Stored dataset items

• • • • •

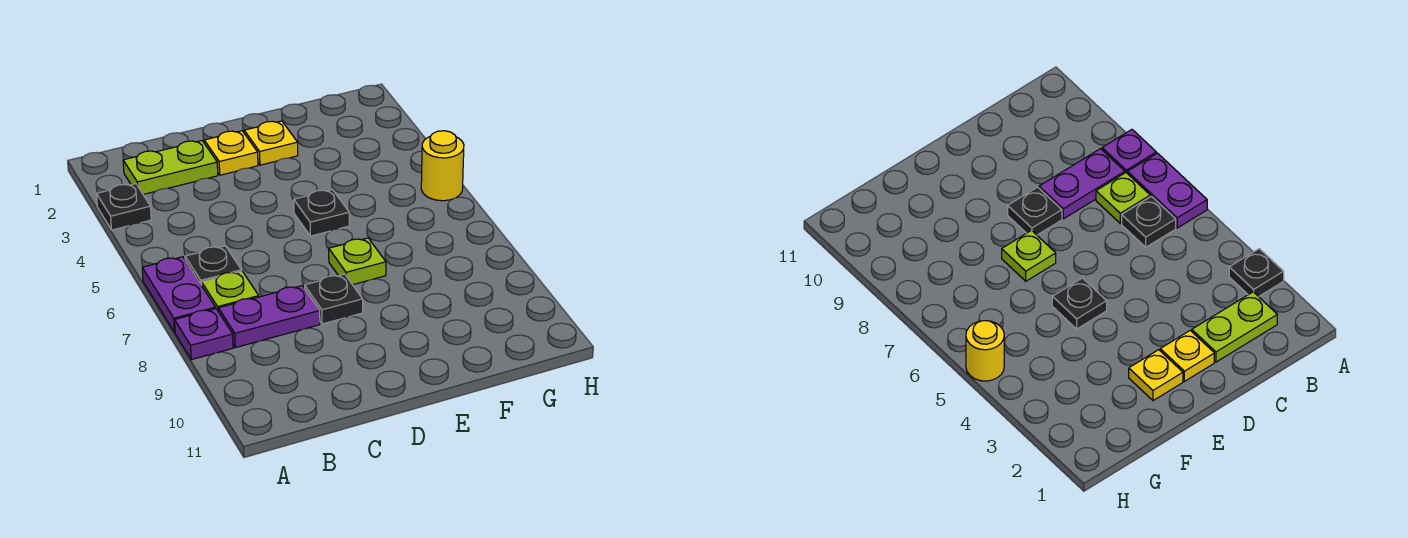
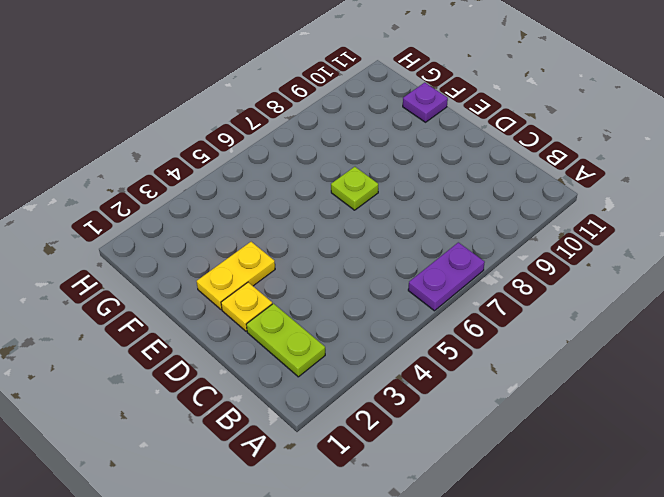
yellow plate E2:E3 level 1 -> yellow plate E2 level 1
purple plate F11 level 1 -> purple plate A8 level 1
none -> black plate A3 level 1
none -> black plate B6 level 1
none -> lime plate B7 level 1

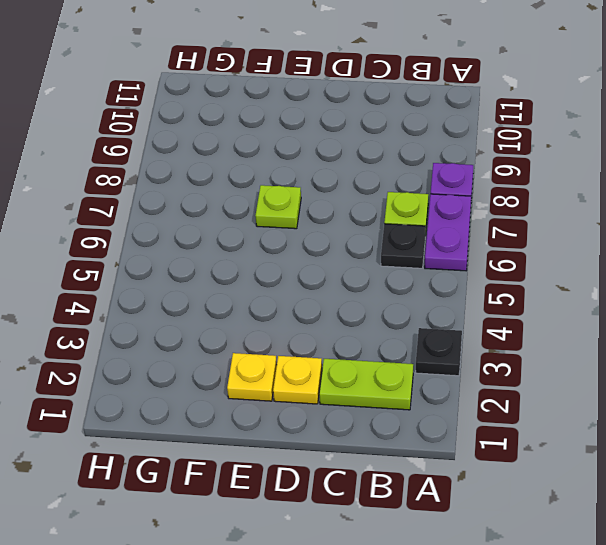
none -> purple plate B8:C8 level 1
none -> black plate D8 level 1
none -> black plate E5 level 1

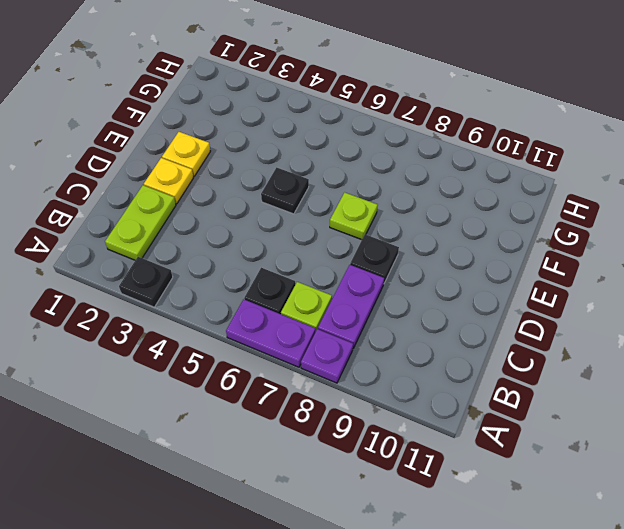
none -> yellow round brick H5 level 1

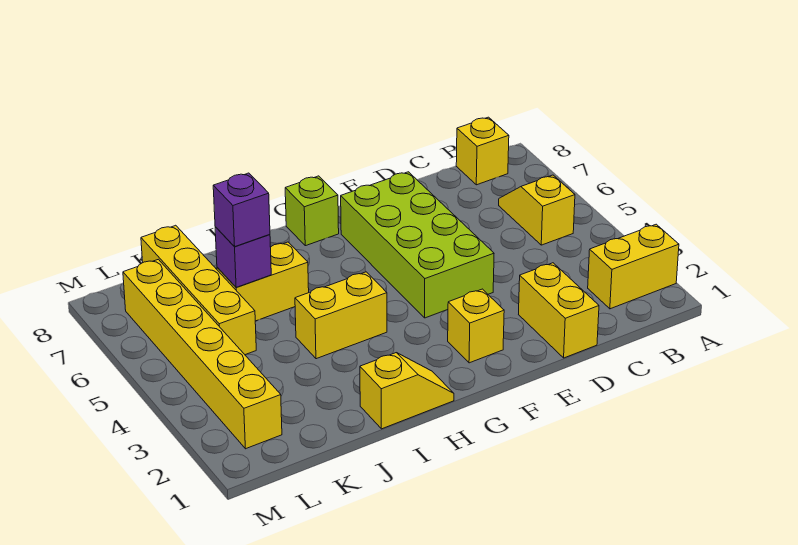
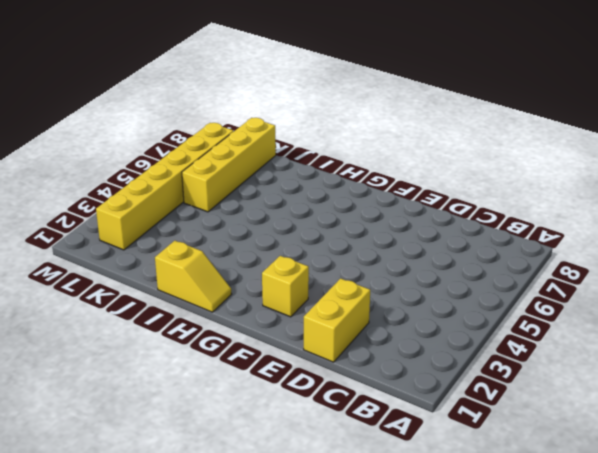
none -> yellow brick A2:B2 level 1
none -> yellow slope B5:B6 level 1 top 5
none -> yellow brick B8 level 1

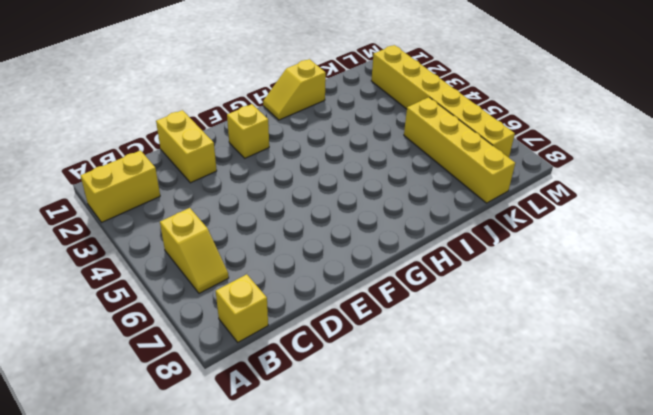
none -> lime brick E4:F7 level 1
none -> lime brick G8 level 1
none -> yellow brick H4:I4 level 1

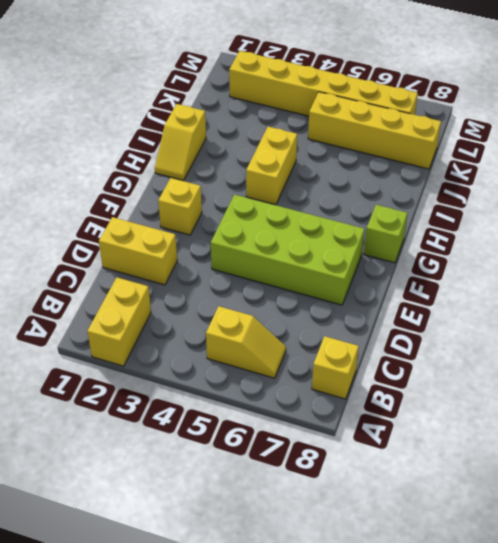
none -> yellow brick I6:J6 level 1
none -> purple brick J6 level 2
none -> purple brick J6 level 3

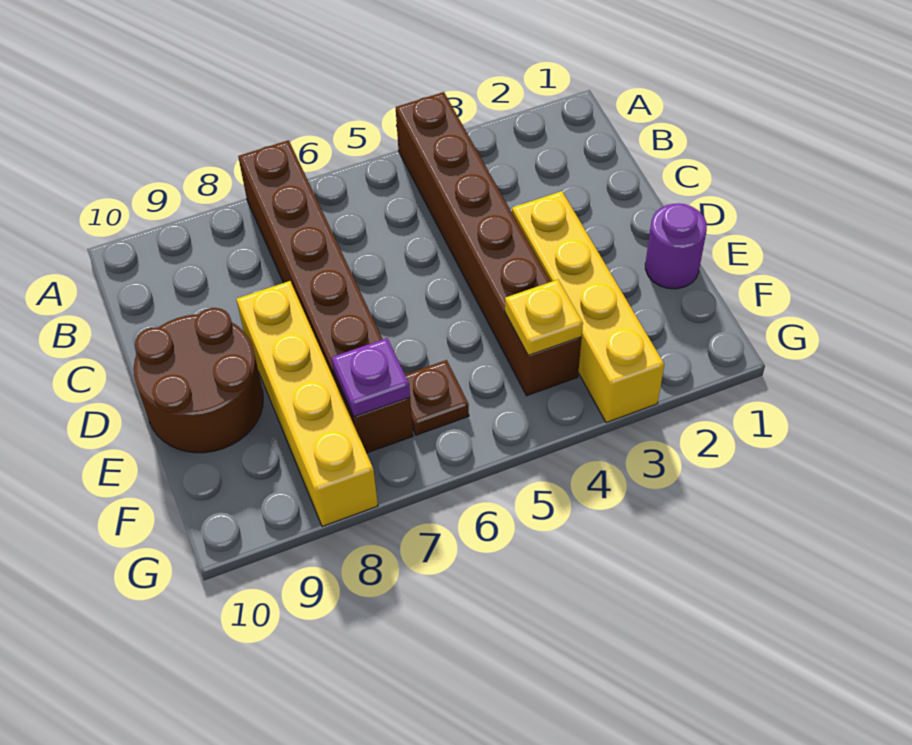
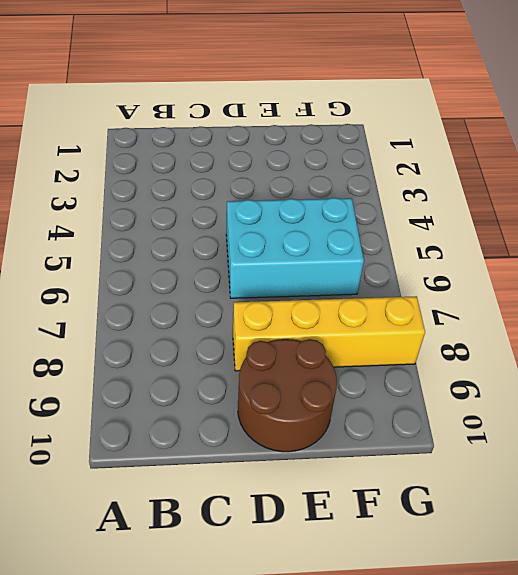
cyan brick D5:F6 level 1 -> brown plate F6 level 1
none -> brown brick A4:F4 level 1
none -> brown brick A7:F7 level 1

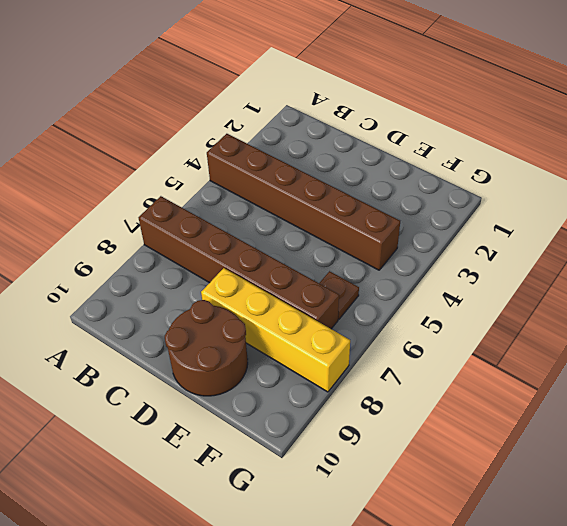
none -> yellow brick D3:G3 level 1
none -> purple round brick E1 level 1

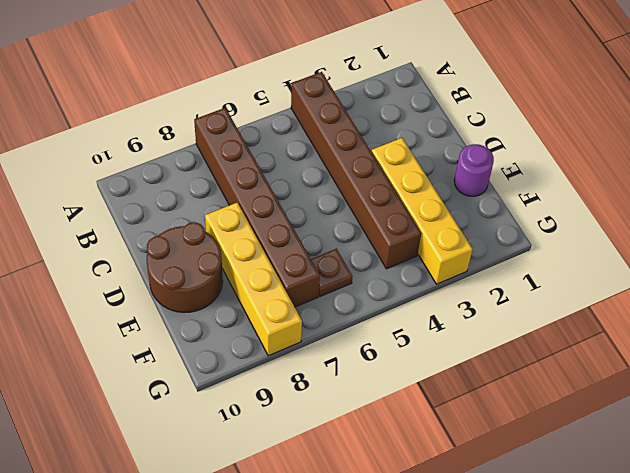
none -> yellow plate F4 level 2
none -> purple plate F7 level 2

• • • • •

Pictures stay out. Copy exactly, and only, the lines from the one containing "none -> lime plate B7 level 1" through the end of the data.

▶ _Answer space_
none -> lime plate B7 level 1

none -> purple plate B8:C8 level 1
none -> black plate D8 level 1
none -> black plate E5 level 1

none -> yellow round brick H5 level 1

none -> yellow brick A2:B2 level 1
none -> yellow slope B5:B6 level 1 top 5
none -> yellow brick B8 level 1

none -> lime brick E4:F7 level 1
none -> lime brick G8 level 1
none -> yellow brick H4:I4 level 1

none -> yellow brick I6:J6 level 1
none -> purple brick J6 level 2
none -> purple brick J6 level 3

cyan brick D5:F6 level 1 -> brown plate F6 level 1
none -> brown brick A4:F4 level 1
none -> brown brick A7:F7 level 1

none -> yellow brick D3:G3 level 1
none -> purple round brick E1 level 1

none -> yellow plate F4 level 2
none -> purple plate F7 level 2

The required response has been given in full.